+++ Material for this exercise

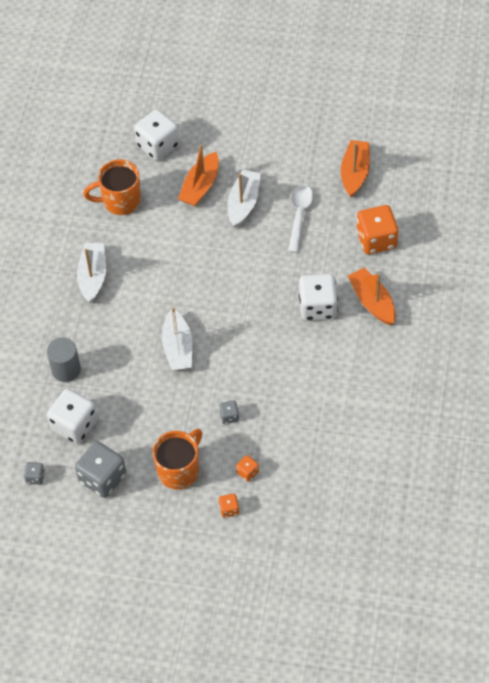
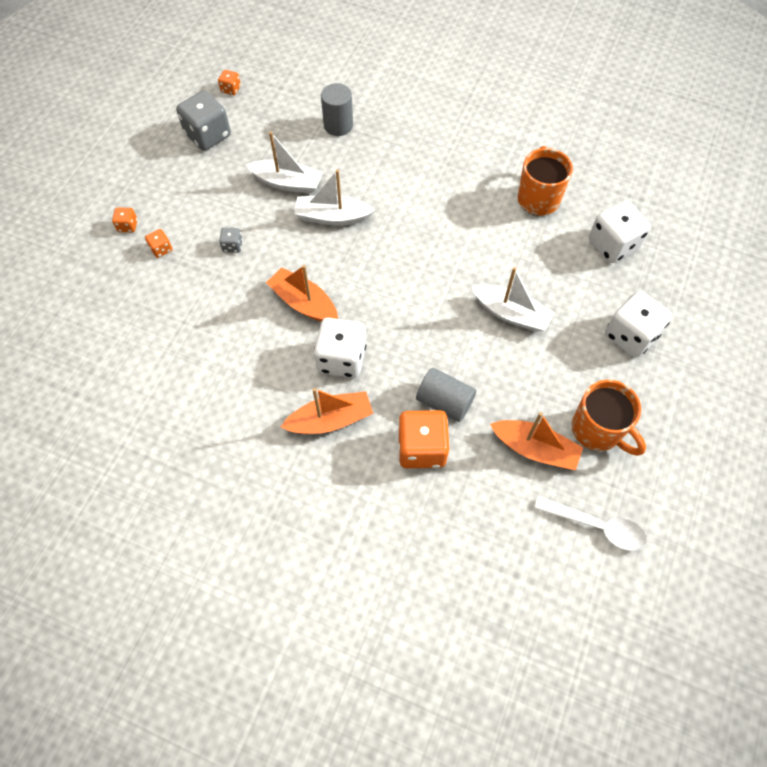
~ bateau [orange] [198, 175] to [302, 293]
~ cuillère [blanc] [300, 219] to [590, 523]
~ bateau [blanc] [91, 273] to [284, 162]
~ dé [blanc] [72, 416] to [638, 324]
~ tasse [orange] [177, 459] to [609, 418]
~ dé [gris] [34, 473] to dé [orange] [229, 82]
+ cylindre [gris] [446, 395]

++++++

Task goal: Print the line containing "to [638, 324]" and every line after it to the end of the records above, exactly as written, and nothing else.

Your response:
~ dé [blanc] [72, 416] to [638, 324]
~ tasse [orange] [177, 459] to [609, 418]
~ dé [gris] [34, 473] to dé [orange] [229, 82]
+ cylindre [gris] [446, 395]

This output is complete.